# WHAT YOU NEED TO DO:
Write the listing out once more, identical to the original but without pictures.

# DATASET ENTRIES:
▼

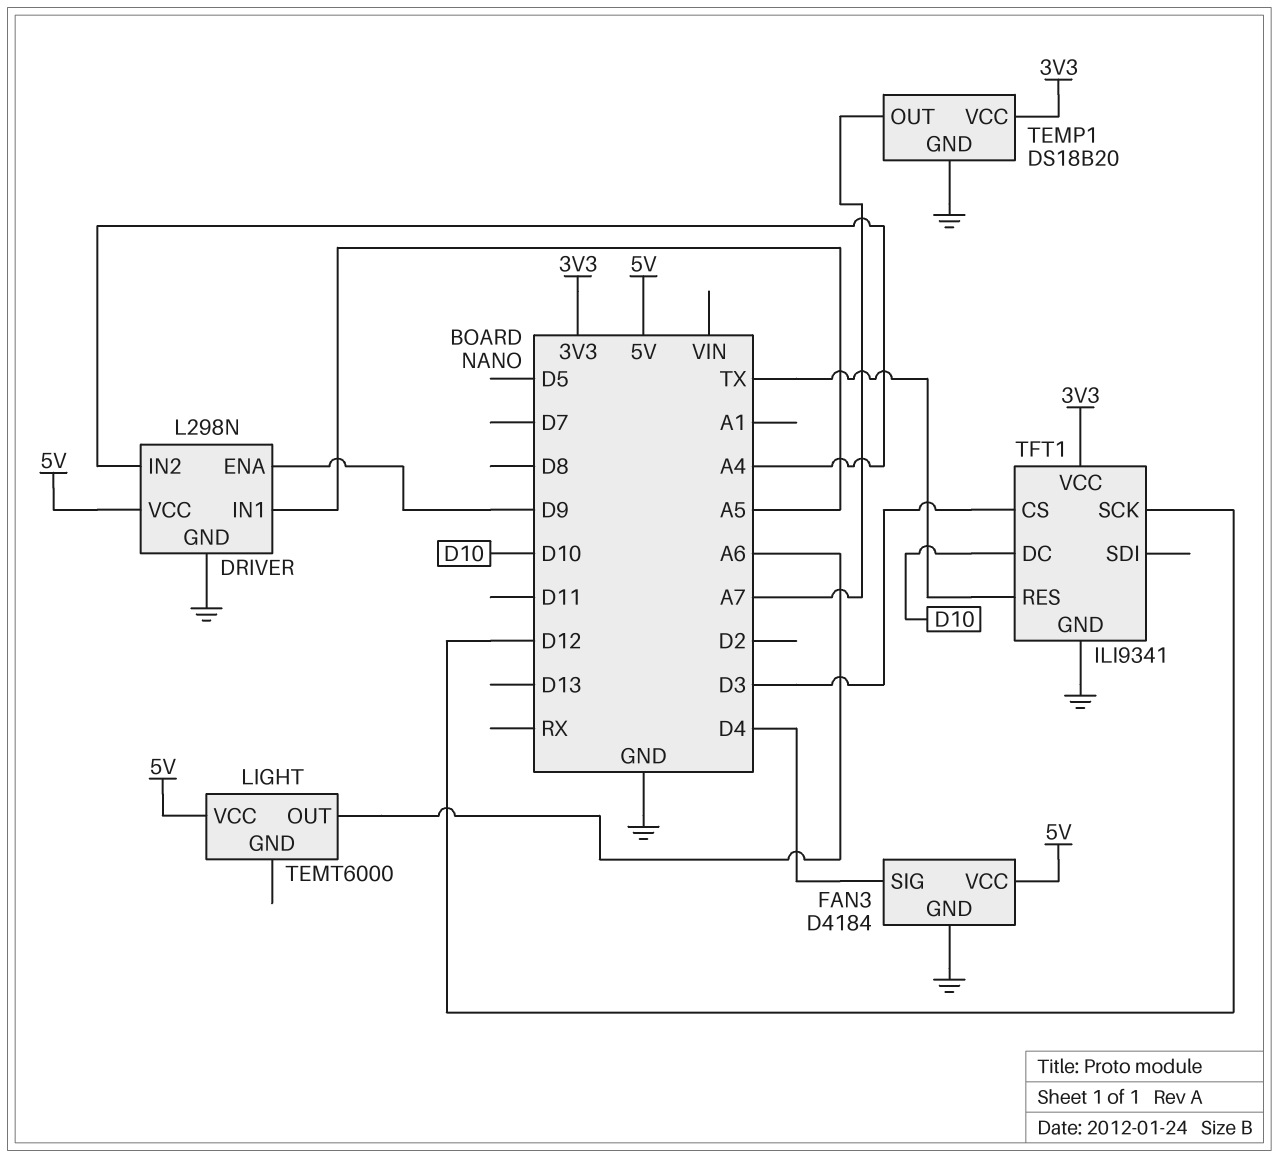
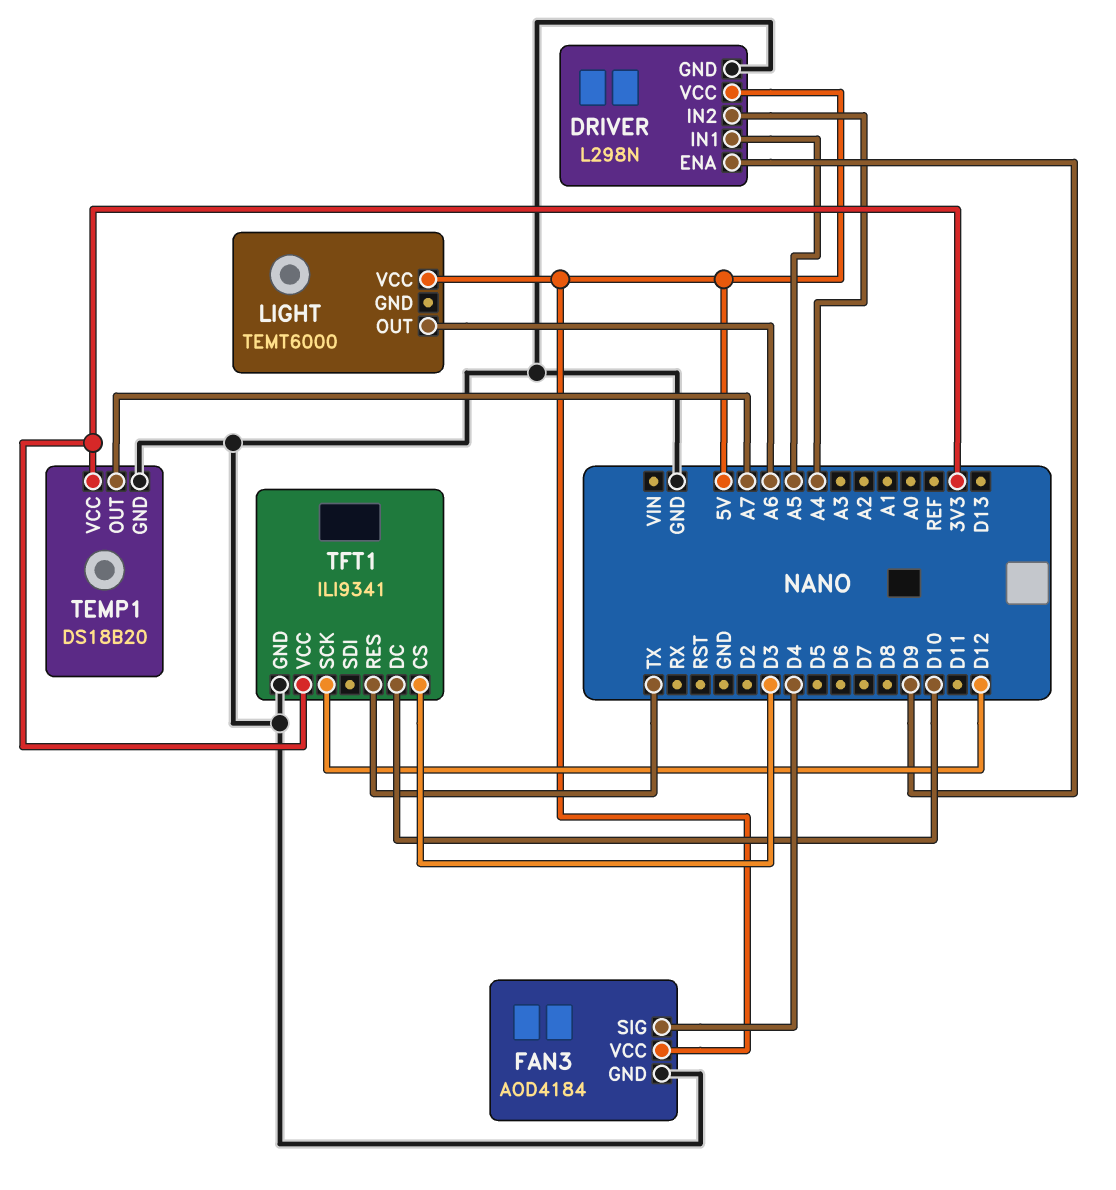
FAN3: D4184 -> AOD4184

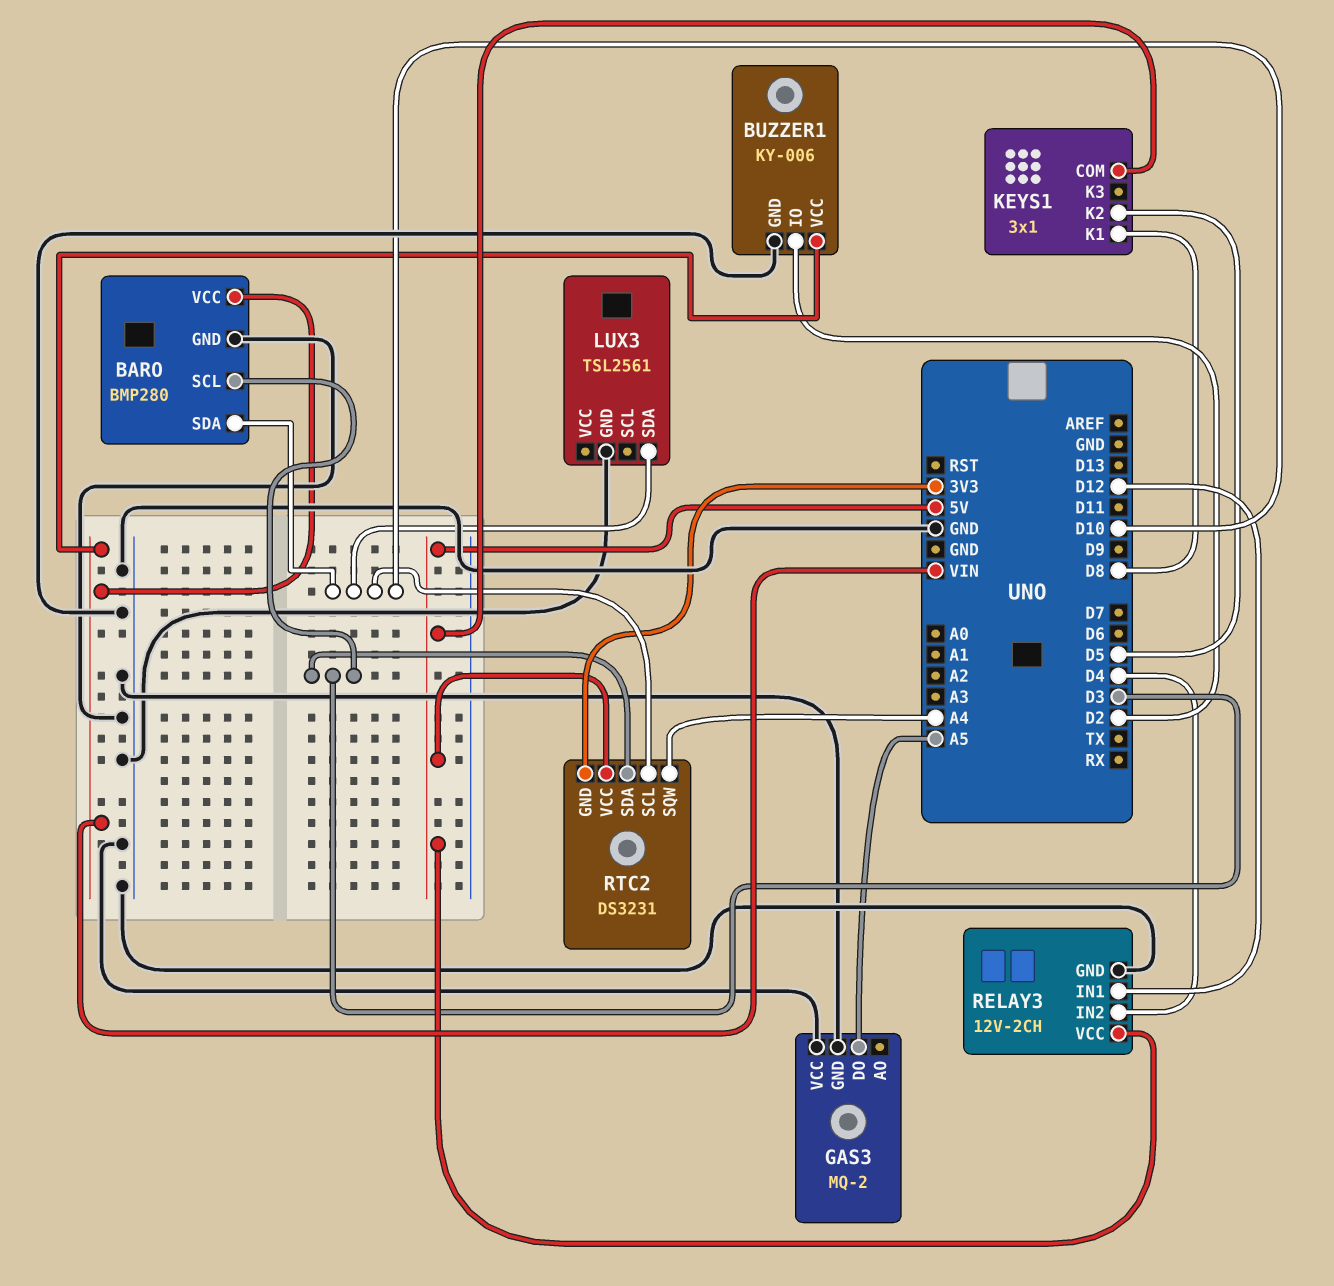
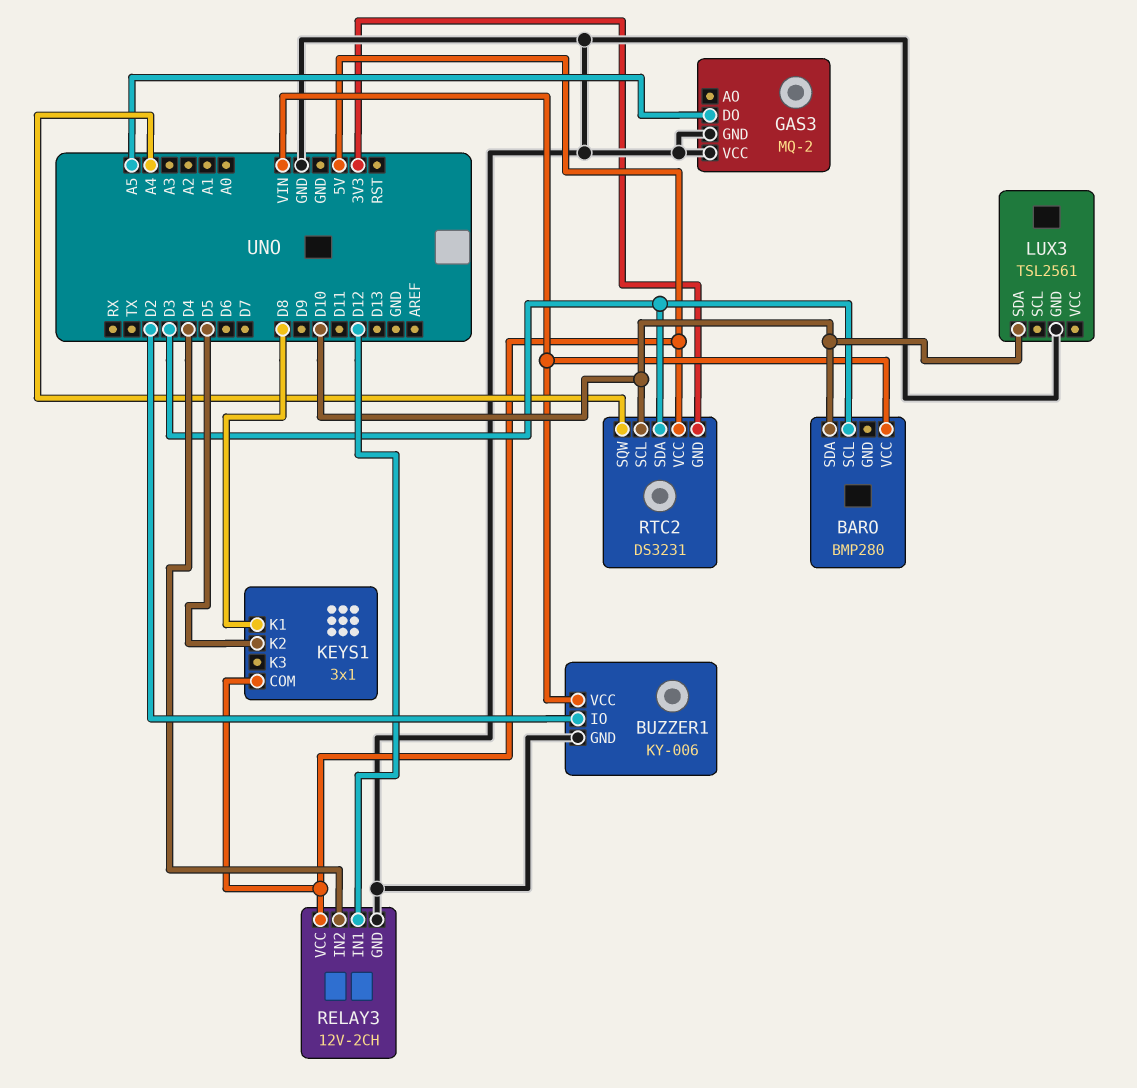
BARO pin GND: GND -> none

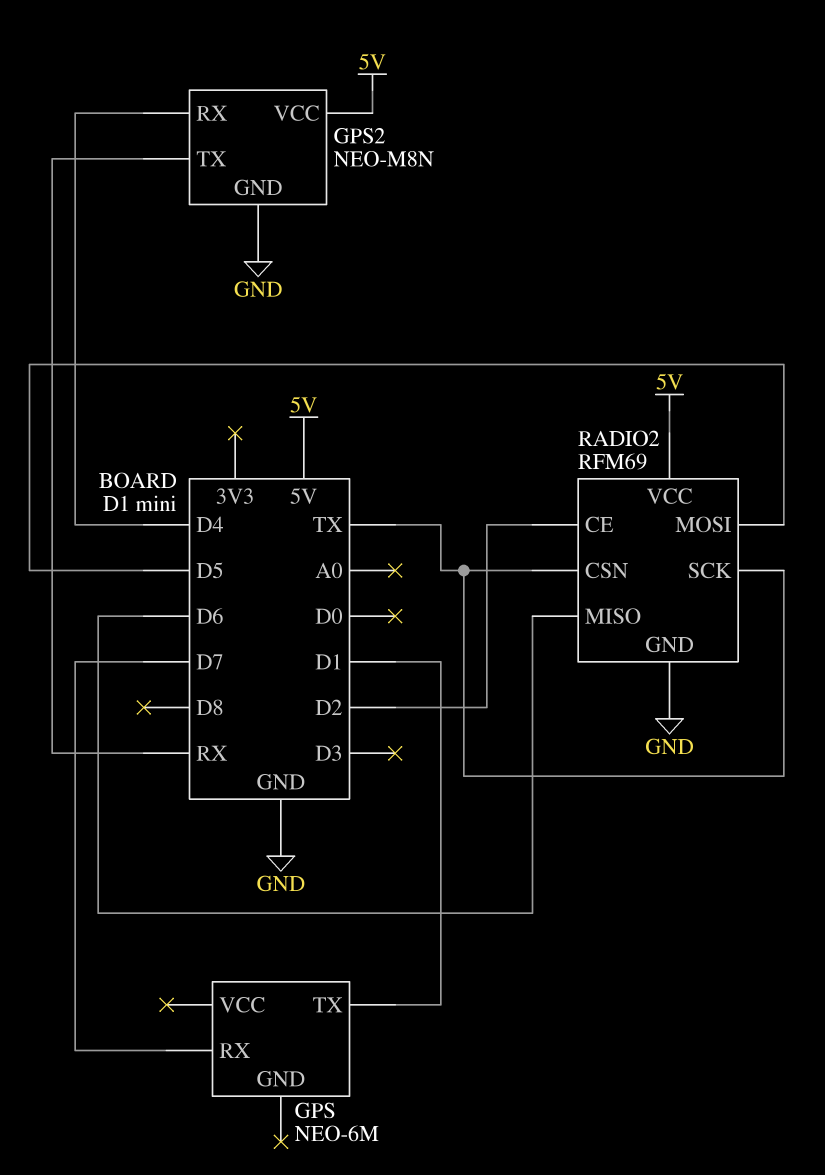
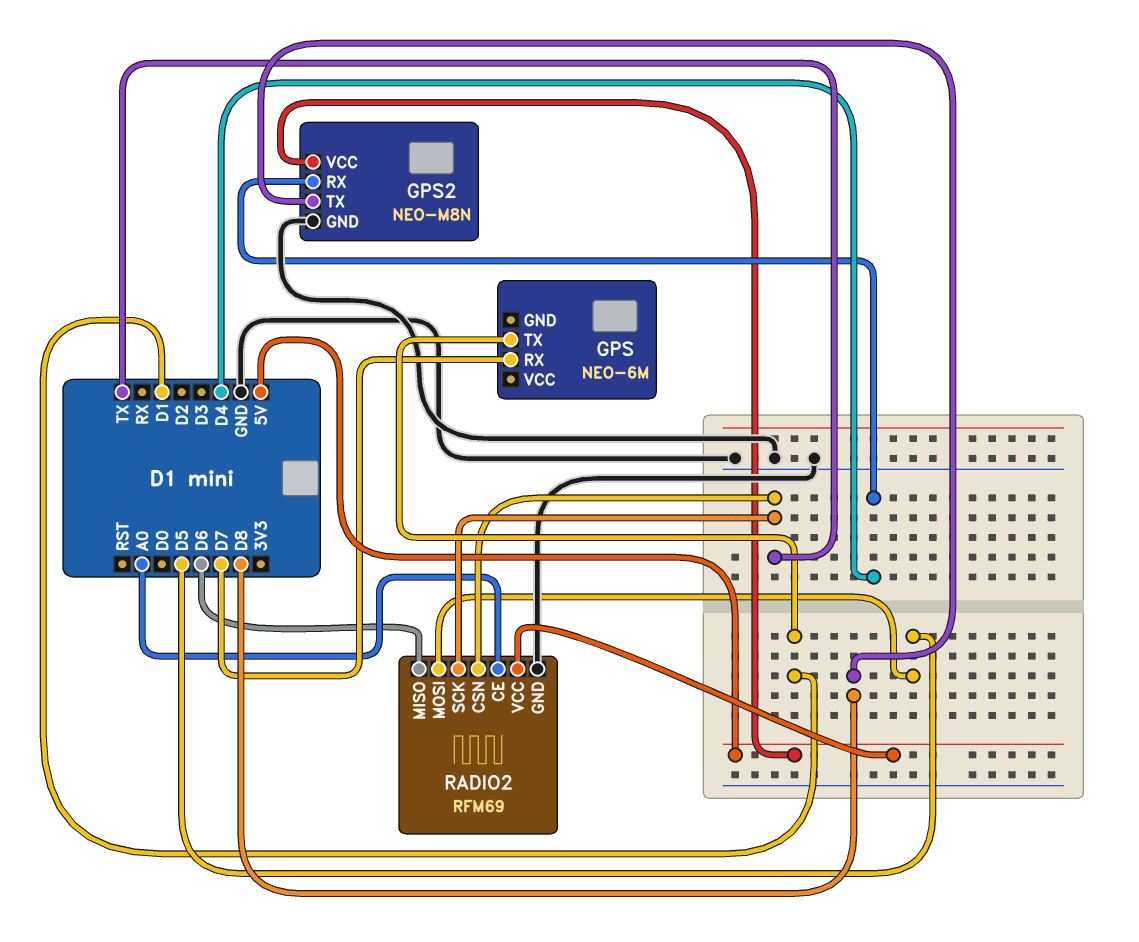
GPS2 pin TX: RX -> D8
RADIO2 pin CE: D2 -> A0

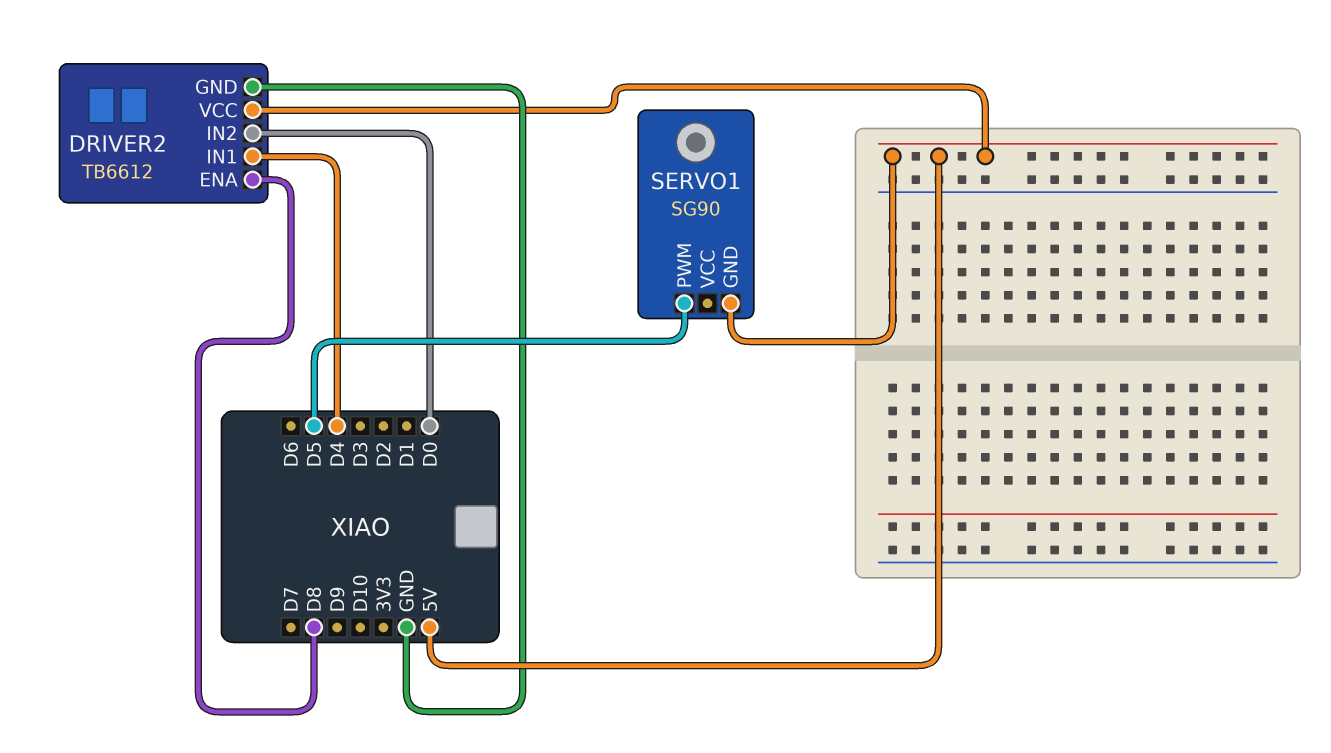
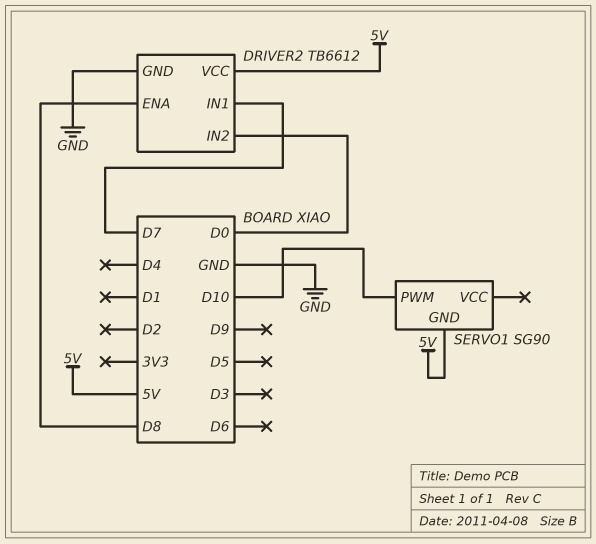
DRIVER2 pin IN1: D4 -> D7
SERVO1 pin PWM: D5 -> D10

▲

# SOLUTION TO THIS TASK:
FAN3: D4184 -> AOD4184

BARO pin GND: GND -> none

GPS2 pin TX: RX -> D8
RADIO2 pin CE: D2 -> A0

DRIVER2 pin IN1: D4 -> D7
SERVO1 pin PWM: D5 -> D10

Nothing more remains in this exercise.